# [Problem to solve]
Exclude the pictures and transcribe the rest of the data below exactly.
--- Data section Enclosed Below ---
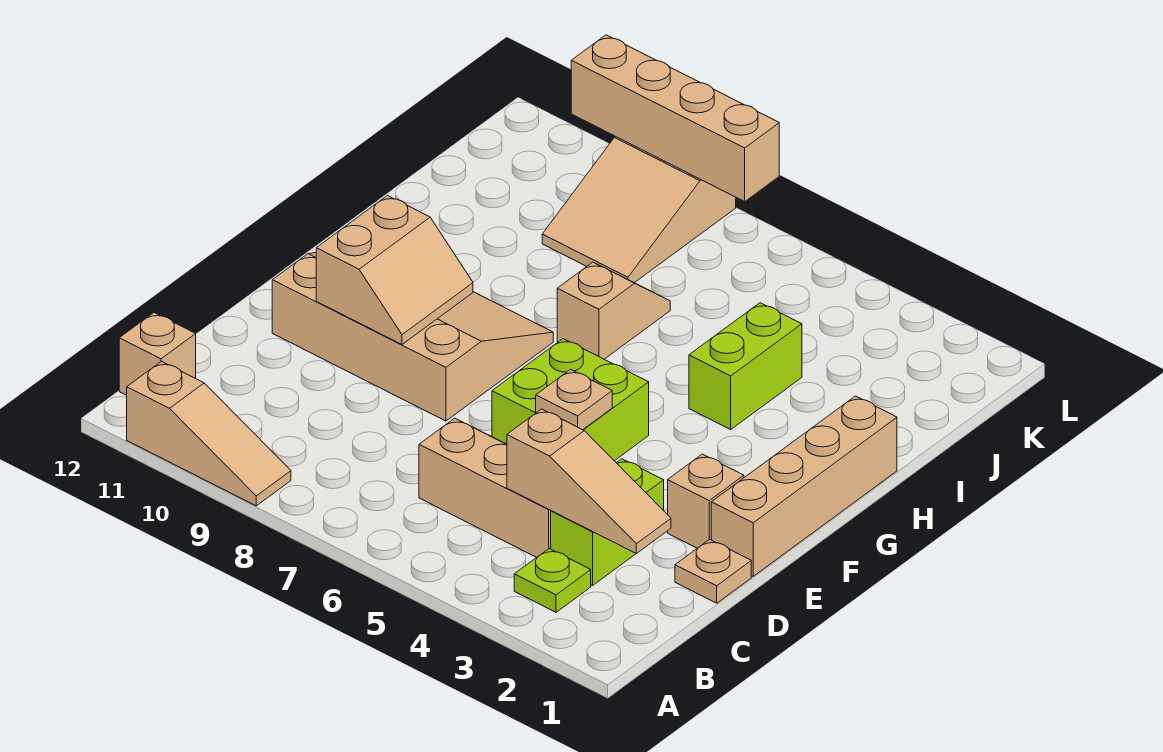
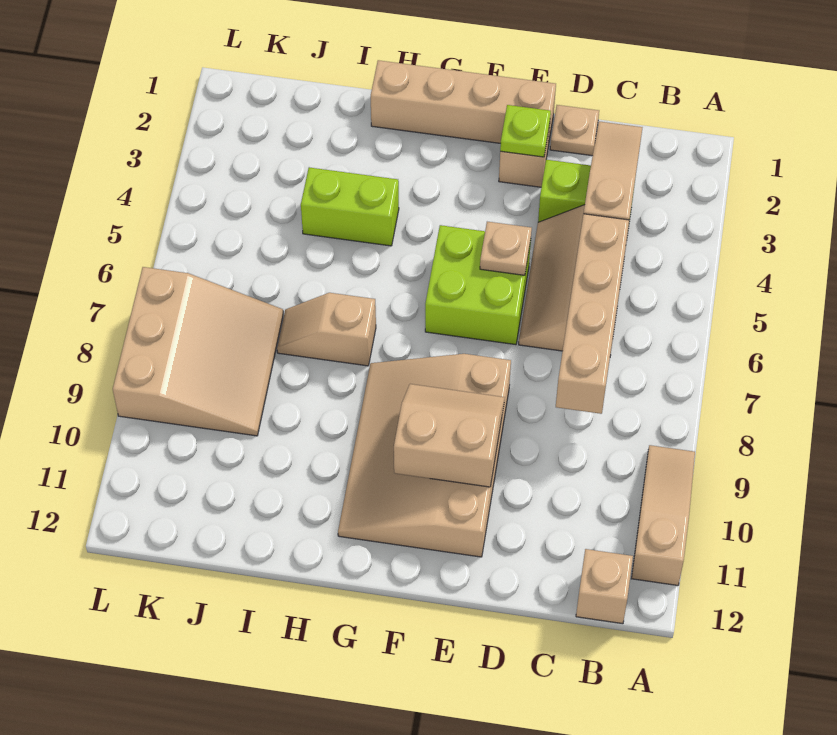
lime plate B3 level 1 -> lime plate E2 level 2
tan slope J8:L9 level 1 top L -> tan slope J7:L9 level 1 top L
tan brick L7:L10 level 2 -> tan brick C5:C8 level 2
--- End of Enclosed Data section ---
# [Exercise result]
lime plate B3 level 1 -> lime plate E2 level 2
tan slope J8:L9 level 1 top L -> tan slope J7:L9 level 1 top L
tan brick L7:L10 level 2 -> tan brick C5:C8 level 2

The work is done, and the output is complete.